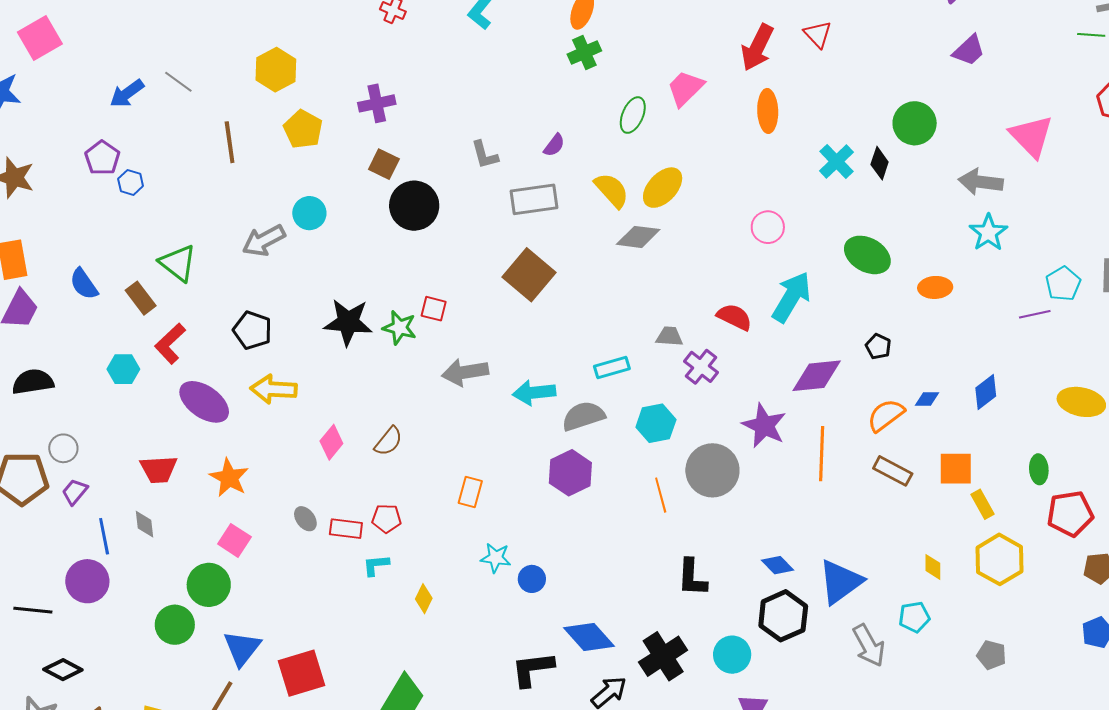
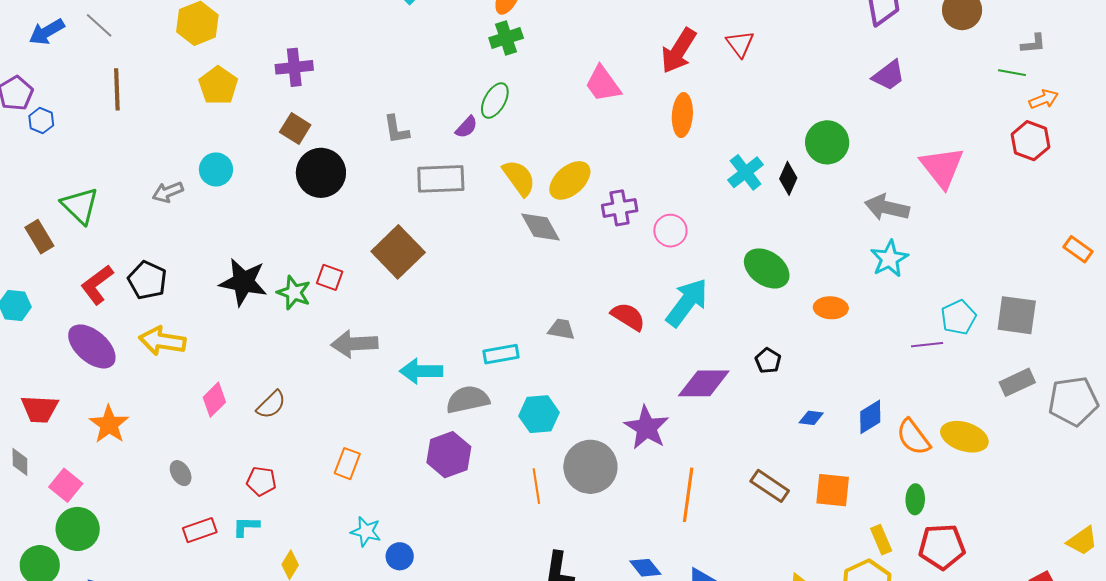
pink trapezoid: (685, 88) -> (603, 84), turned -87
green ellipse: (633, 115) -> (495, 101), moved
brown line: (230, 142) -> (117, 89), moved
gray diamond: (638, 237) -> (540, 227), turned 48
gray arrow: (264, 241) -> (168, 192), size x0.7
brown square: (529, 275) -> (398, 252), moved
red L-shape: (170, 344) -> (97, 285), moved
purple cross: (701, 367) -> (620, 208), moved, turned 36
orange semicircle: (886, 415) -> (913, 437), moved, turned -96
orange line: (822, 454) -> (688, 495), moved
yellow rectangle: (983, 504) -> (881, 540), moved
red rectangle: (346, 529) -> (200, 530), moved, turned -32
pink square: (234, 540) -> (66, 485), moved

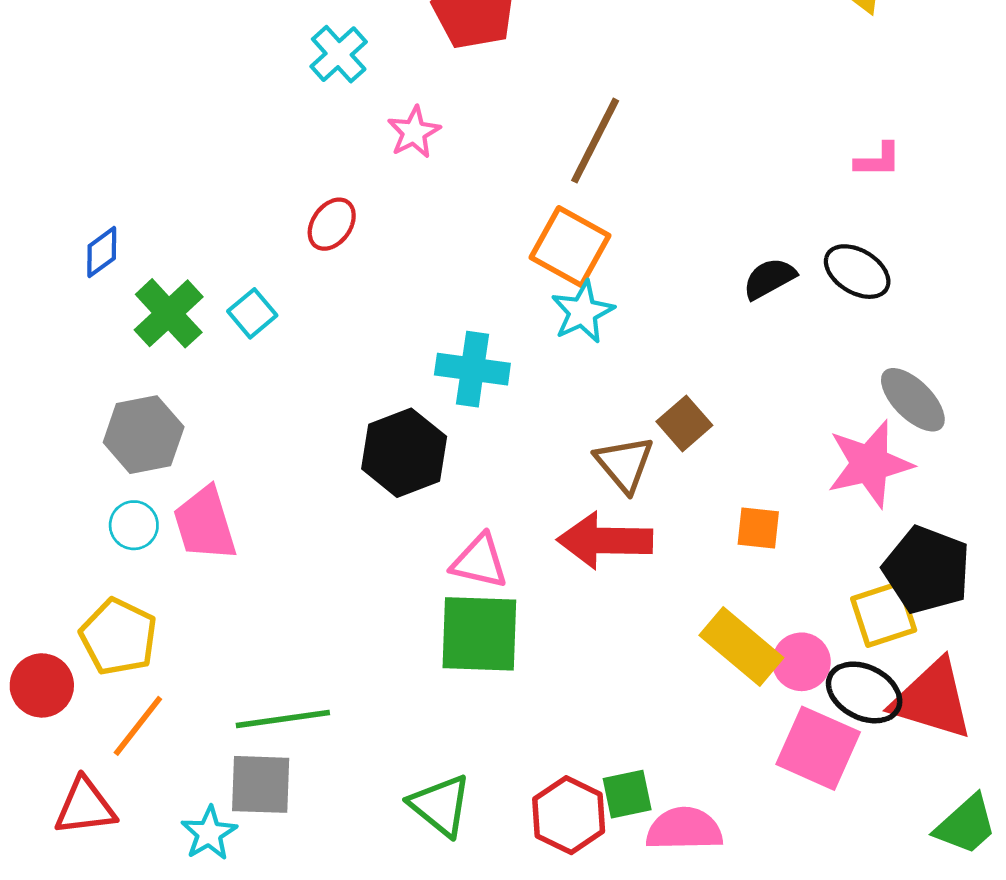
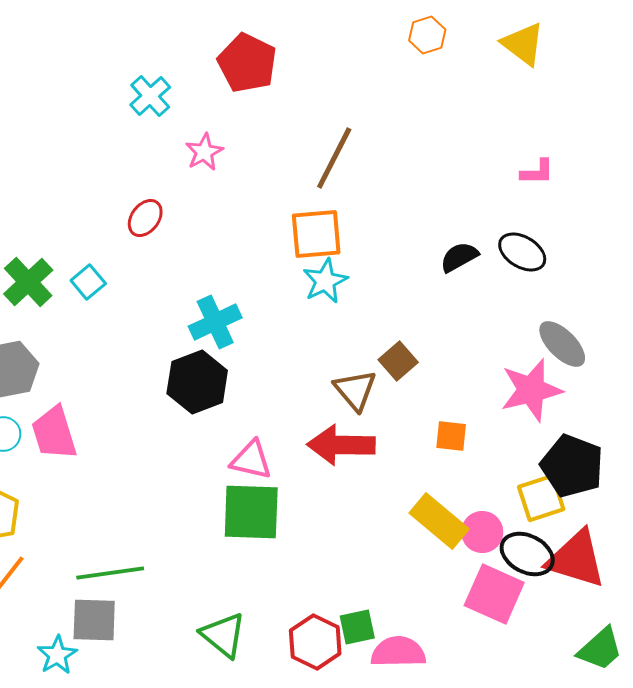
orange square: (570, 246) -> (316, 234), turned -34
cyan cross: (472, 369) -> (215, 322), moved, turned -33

****************************************

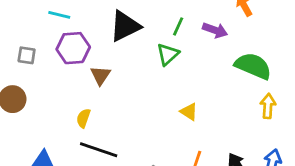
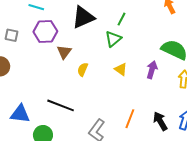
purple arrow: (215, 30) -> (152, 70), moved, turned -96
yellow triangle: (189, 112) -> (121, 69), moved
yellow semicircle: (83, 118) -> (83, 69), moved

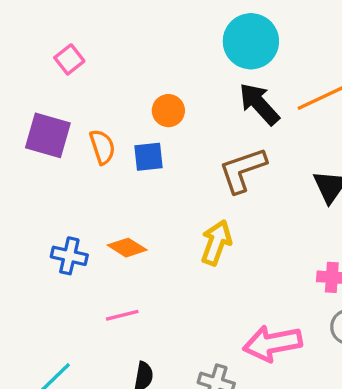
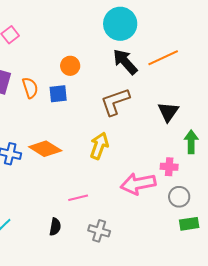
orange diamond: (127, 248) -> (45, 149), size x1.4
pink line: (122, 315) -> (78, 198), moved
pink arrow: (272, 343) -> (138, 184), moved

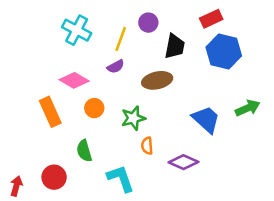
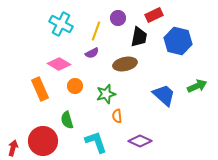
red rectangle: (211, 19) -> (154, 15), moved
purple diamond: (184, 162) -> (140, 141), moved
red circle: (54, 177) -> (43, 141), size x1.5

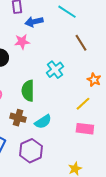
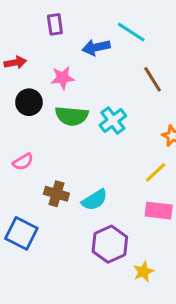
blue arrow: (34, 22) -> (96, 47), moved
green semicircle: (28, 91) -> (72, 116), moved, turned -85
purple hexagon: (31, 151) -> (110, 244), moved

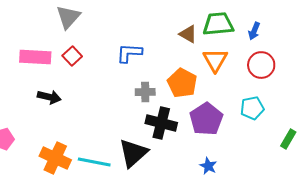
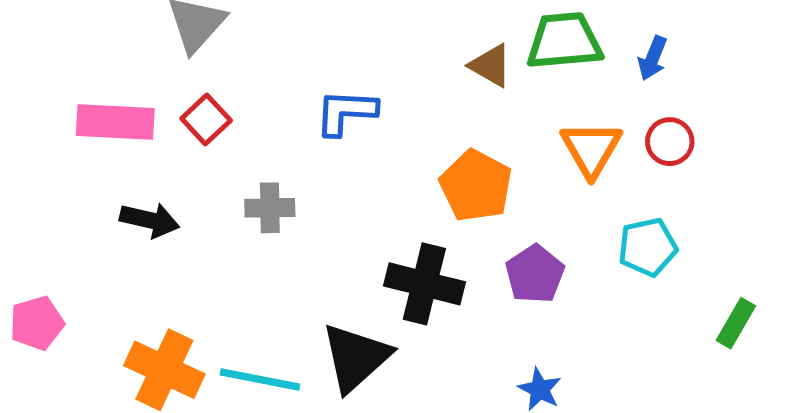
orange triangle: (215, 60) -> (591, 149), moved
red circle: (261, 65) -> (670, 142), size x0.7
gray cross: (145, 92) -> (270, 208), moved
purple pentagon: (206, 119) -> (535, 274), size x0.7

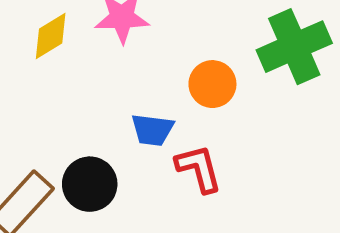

****************************************

Task item >>
Transcribe only the lines above that start at the line containing "purple diamond: (184, 162)" and end at the line containing "purple pentagon: (206, 119)". Omit pictures.

Response for this exercise >>
purple diamond: (184, 162) -> (140, 141), moved
red circle: (54, 177) -> (43, 141), size x1.5

blue arrow: (34, 22) -> (96, 47), moved
green semicircle: (28, 91) -> (72, 116), moved, turned -85
purple hexagon: (31, 151) -> (110, 244), moved

orange triangle: (215, 60) -> (591, 149), moved
red circle: (261, 65) -> (670, 142), size x0.7
gray cross: (145, 92) -> (270, 208), moved
purple pentagon: (206, 119) -> (535, 274), size x0.7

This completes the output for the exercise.